## DATA FOR REVIEW:
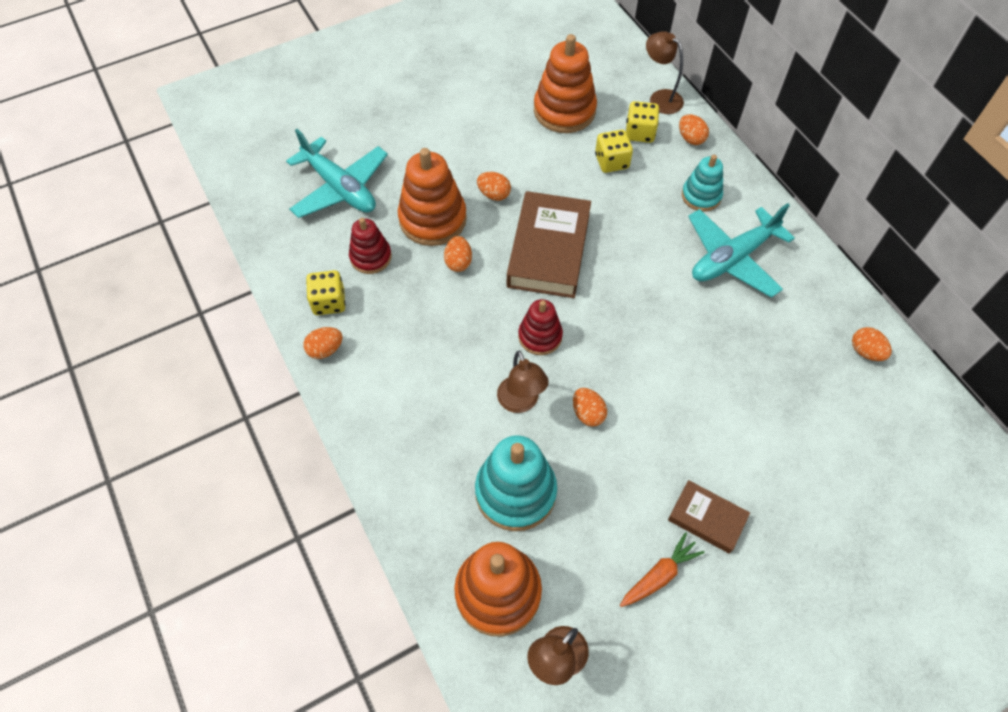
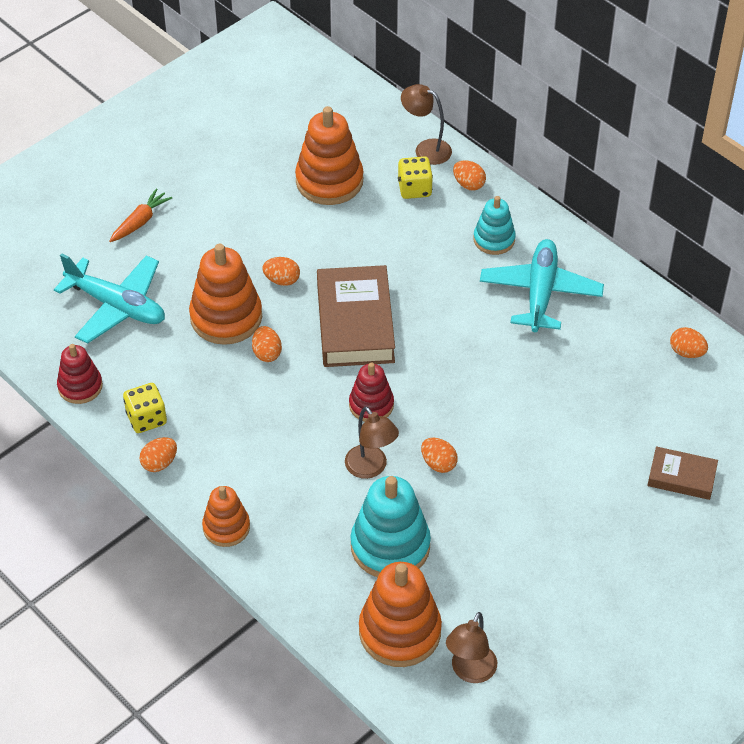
camera: 15 degrees left, 10 degrees down
(365, 431) = (226, 527): none -> orange stacking toy
(371, 257) = (174, 367): red stacking toy -> red stacking toy (80, 386)
(611, 161) = (394, 223): yellow dice -> none
(659, 575) = (543, 583): orange carrot -> orange carrot (140, 221)
(707, 518) = (574, 528): brown book -> brown book (681, 477)
(732, 258) = (540, 293): turquoise plane -> turquoise plane turned 150 degrees clockwise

## WHAT THE TASK REQUIRES:
Each line from the one containing "(659, 575) = (543, 583): orange" to the end of the listing above should be copied exactly, and nothing else.

## REPLY:
(659, 575) = (543, 583): orange carrot -> orange carrot (140, 221)
(707, 518) = (574, 528): brown book -> brown book (681, 477)
(732, 258) = (540, 293): turquoise plane -> turquoise plane turned 150 degrees clockwise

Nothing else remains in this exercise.